▶ [Coordinate-based change listings]
● ● ● ●
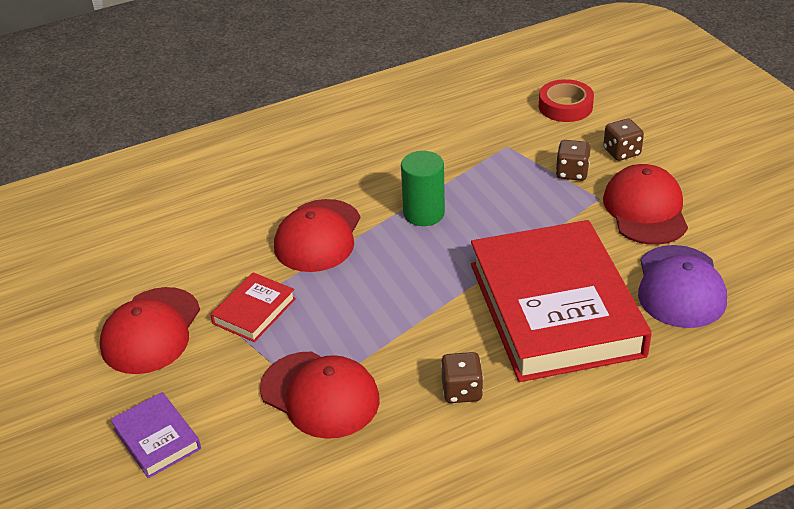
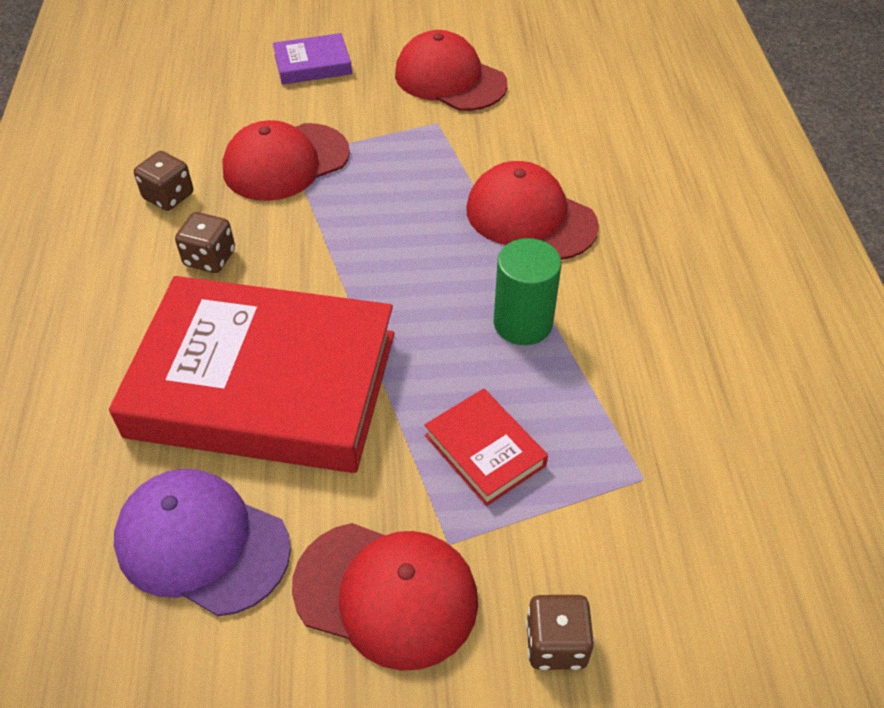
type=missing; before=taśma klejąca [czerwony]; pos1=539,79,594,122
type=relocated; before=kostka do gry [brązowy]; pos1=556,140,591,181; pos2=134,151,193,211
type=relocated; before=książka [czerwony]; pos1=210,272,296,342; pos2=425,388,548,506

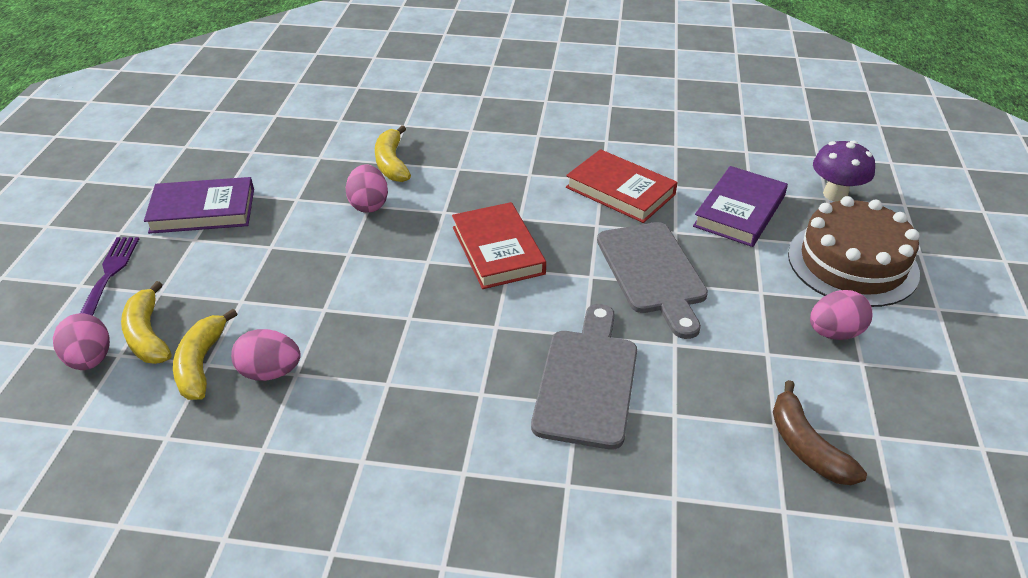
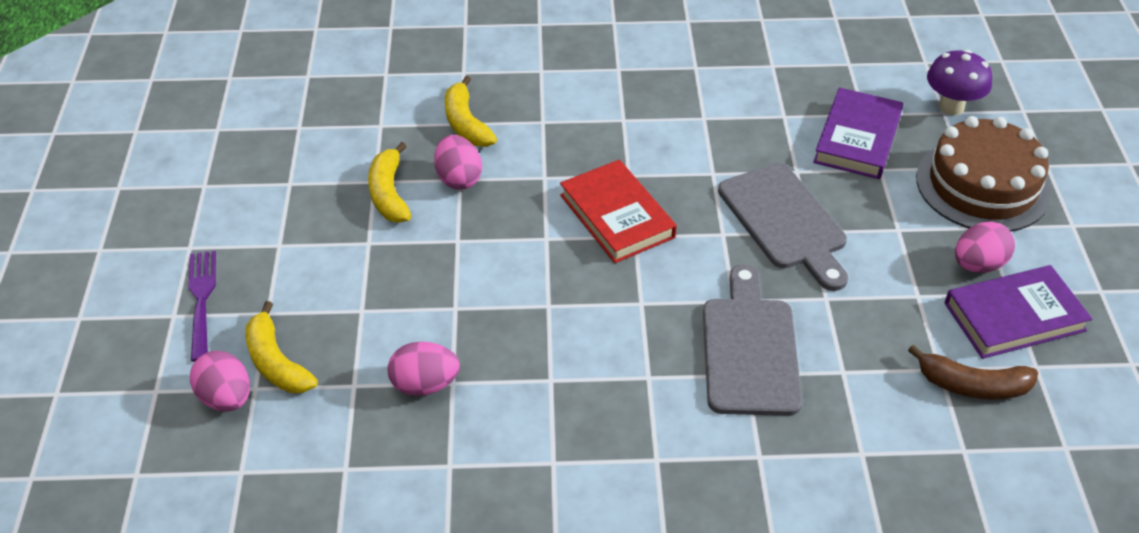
type=missing; before=książka [czerwony]; pos1=566,149,678,223
type=relocated; before=książka [fioletowy]; pos1=144,177,254,234; pos2=944,265,1092,359
type=relocated; before=banan [żółty]; pos1=173,309,237,400; pos2=368,142,411,223
type=spun; before=banan [brązowy]; pos1=773,380,867,485; pos2=908,345,1038,400; turn=-45

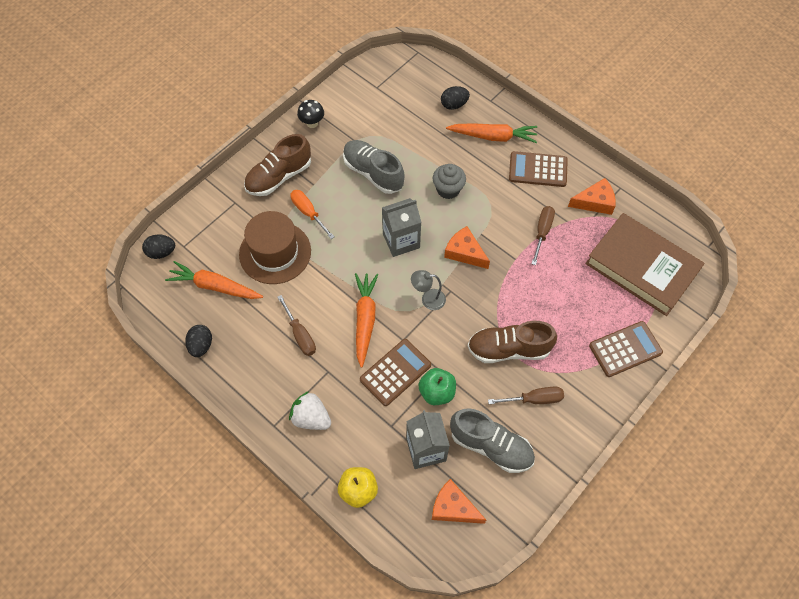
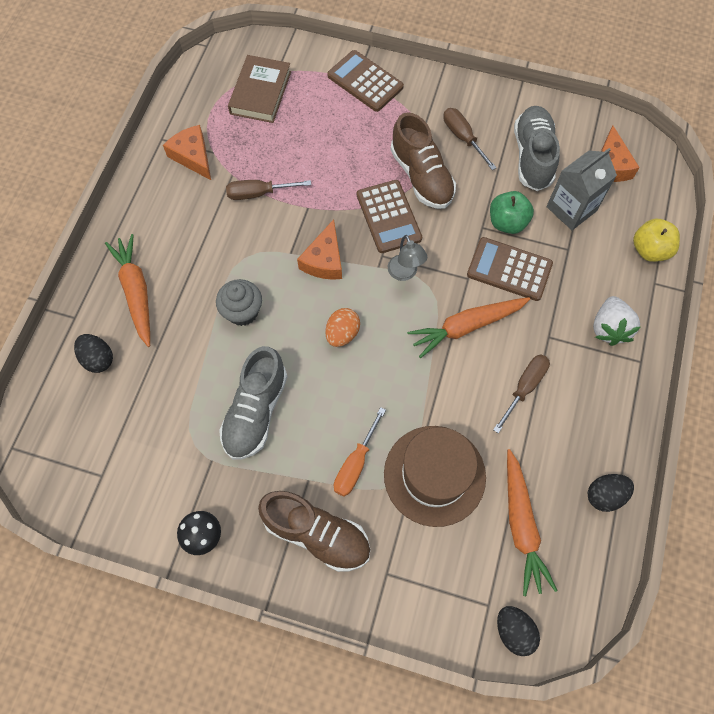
type=relocated; before=kalkulator [brązowy]; pos1=509,151,568,187; pos2=357,180,422,253
type=exchanged; before=karton mleka [szary]; after=jajko [pomarańczowy]; pos1=382,198,421,257; pos2=326,308,360,347
type=size; before=książka [brązowy]; pos1=586,213,705,316; pos2=228,55,291,123; scale=0.62

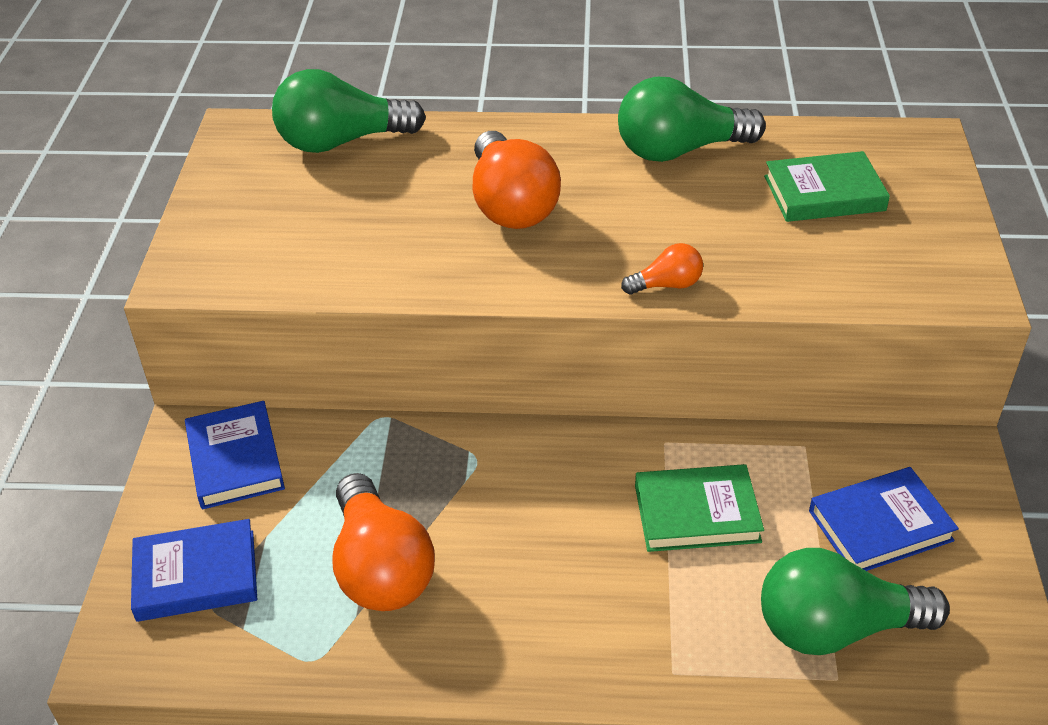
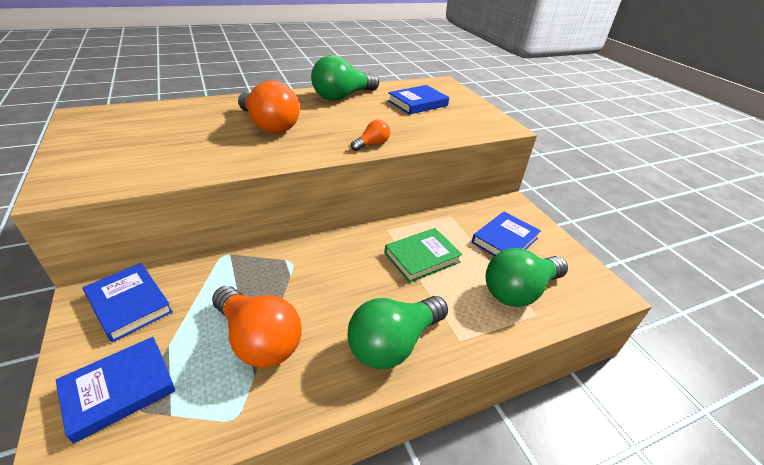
type=relocated; before=żarówka [zielony]; pos1=272,69,426,153; pos2=348,296,448,369
type=colour; before=książka [zielony]; after=książka [niebieski]; pos1=764,151,890,222; pos2=388,85,449,114

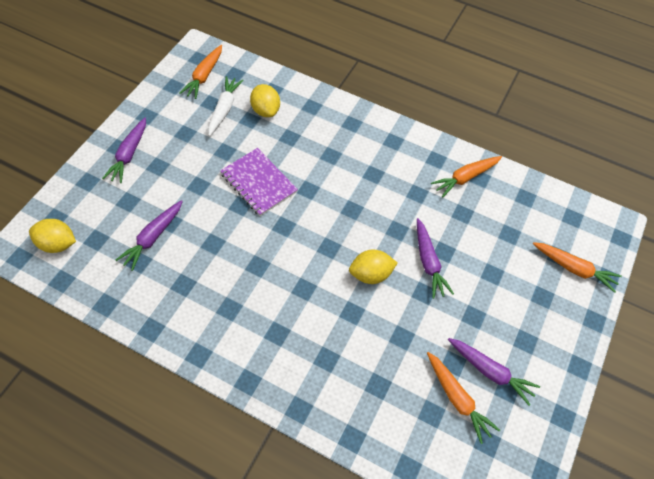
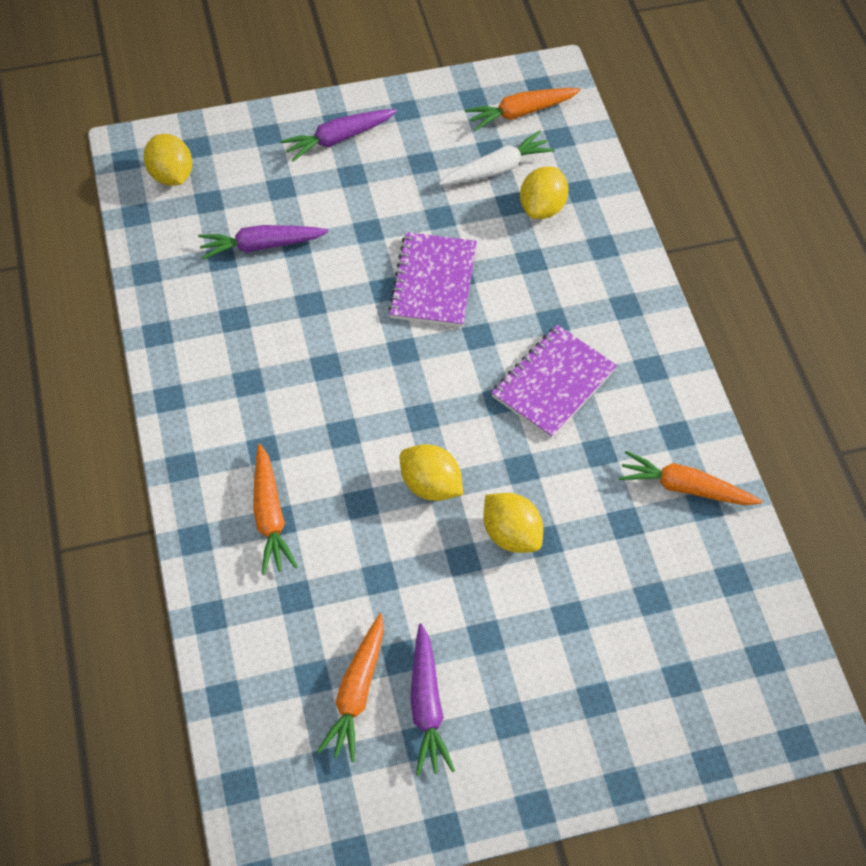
type=exchanged; before=marchewka [fioletowy]; after=cytryna [żółty]; pos1=417,218,454,299; pos2=483,493,543,553
type=relocated; before=marchewka [pomarańczowy]; pos1=533,242,622,293; pos2=253,444,298,575
type=appeared; after=zeszyt [fioletowy]; pos2=491,325,617,439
● ● ● ●
▶ [How to complete this task]
In the records above, find the line that contains "type=relocated; before=książka [czerwony];" and retype it and all lines after it exactly, leaving out any pictures.

▶ [Answer to this exercise]
type=relocated; before=książka [czerwony]; pos1=210,272,296,342; pos2=425,388,548,506

type=missing; before=książka [czerwony]; pos1=566,149,678,223
type=relocated; before=książka [fioletowy]; pos1=144,177,254,234; pos2=944,265,1092,359
type=relocated; before=banan [żółty]; pos1=173,309,237,400; pos2=368,142,411,223
type=spun; before=banan [brązowy]; pos1=773,380,867,485; pos2=908,345,1038,400; turn=-45

type=relocated; before=kalkulator [brązowy]; pos1=509,151,568,187; pos2=357,180,422,253
type=exchanged; before=karton mleka [szary]; after=jajko [pomarańczowy]; pos1=382,198,421,257; pos2=326,308,360,347
type=size; before=książka [brązowy]; pos1=586,213,705,316; pos2=228,55,291,123; scale=0.62

type=relocated; before=żarówka [zielony]; pos1=272,69,426,153; pos2=348,296,448,369
type=colour; before=książka [zielony]; after=książka [niebieski]; pos1=764,151,890,222; pos2=388,85,449,114

type=exchanged; before=marchewka [fioletowy]; after=cytryna [żółty]; pos1=417,218,454,299; pos2=483,493,543,553
type=relocated; before=marchewka [pomarańczowy]; pos1=533,242,622,293; pos2=253,444,298,575
type=appeared; after=zeszyt [fioletowy]; pos2=491,325,617,439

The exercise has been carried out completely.